Work request -> Repeat every line below exactly, word for word.

Given information ->
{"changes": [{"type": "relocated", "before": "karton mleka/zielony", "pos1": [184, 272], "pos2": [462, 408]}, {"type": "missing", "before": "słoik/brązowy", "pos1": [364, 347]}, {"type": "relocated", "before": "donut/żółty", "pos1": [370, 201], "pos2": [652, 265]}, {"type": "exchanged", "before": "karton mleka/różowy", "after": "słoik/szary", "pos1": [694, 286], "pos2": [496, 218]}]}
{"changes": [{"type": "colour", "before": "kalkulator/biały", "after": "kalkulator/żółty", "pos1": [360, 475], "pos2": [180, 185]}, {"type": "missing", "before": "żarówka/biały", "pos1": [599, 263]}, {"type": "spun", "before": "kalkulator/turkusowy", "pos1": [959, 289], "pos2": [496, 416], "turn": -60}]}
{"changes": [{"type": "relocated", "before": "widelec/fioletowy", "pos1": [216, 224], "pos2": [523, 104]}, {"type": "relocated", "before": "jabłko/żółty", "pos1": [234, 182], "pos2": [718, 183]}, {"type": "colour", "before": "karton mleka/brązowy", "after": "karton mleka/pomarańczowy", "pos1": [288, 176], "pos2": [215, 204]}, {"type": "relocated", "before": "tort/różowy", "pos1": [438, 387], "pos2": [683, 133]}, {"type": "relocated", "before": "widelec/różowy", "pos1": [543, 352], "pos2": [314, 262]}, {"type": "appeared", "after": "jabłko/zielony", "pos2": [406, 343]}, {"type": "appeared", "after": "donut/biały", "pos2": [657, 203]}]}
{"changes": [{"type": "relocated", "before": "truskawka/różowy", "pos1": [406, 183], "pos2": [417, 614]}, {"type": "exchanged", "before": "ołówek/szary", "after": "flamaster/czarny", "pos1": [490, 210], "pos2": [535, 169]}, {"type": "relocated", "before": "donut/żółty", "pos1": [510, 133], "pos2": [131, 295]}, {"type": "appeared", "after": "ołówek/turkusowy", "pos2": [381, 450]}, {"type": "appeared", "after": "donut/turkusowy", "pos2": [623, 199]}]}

Answer area ->
{"changes": [{"type": "relocated", "before": "karton mleka/zielony", "pos1": [184, 272], "pos2": [462, 408]}, {"type": "missing", "before": "słoik/brązowy", "pos1": [364, 347]}, {"type": "relocated", "before": "donut/żółty", "pos1": [370, 201], "pos2": [652, 265]}, {"type": "exchanged", "before": "karton mleka/różowy", "after": "słoik/szary", "pos1": [694, 286], "pos2": [496, 218]}]}
{"changes": [{"type": "colour", "before": "kalkulator/biały", "after": "kalkulator/żółty", "pos1": [360, 475], "pos2": [180, 185]}, {"type": "missing", "before": "żarówka/biały", "pos1": [599, 263]}, {"type": "spun", "before": "kalkulator/turkusowy", "pos1": [959, 289], "pos2": [496, 416], "turn": -60}]}
{"changes": [{"type": "relocated", "before": "widelec/fioletowy", "pos1": [216, 224], "pos2": [523, 104]}, {"type": "relocated", "before": "jabłko/żółty", "pos1": [234, 182], "pos2": [718, 183]}, {"type": "colour", "before": "karton mleka/brązowy", "after": "karton mleka/pomarańczowy", "pos1": [288, 176], "pos2": [215, 204]}, {"type": "relocated", "before": "tort/różowy", "pos1": [438, 387], "pos2": [683, 133]}, {"type": "relocated", "before": "widelec/różowy", "pos1": [543, 352], "pos2": [314, 262]}, {"type": "appeared", "after": "jabłko/zielony", "pos2": [406, 343]}, {"type": "appeared", "after": "donut/biały", "pos2": [657, 203]}]}
{"changes": [{"type": "relocated", "before": "truskawka/różowy", "pos1": [406, 183], "pos2": [417, 614]}, {"type": "exchanged", "before": "ołówek/szary", "after": "flamaster/czarny", "pos1": [490, 210], "pos2": [535, 169]}, {"type": "relocated", "before": "donut/żółty", "pos1": [510, 133], "pos2": [131, 295]}, {"type": "appeared", "after": "ołówek/turkusowy", "pos2": [381, 450]}, {"type": "appeared", "after": "donut/turkusowy", "pos2": [623, 199]}]}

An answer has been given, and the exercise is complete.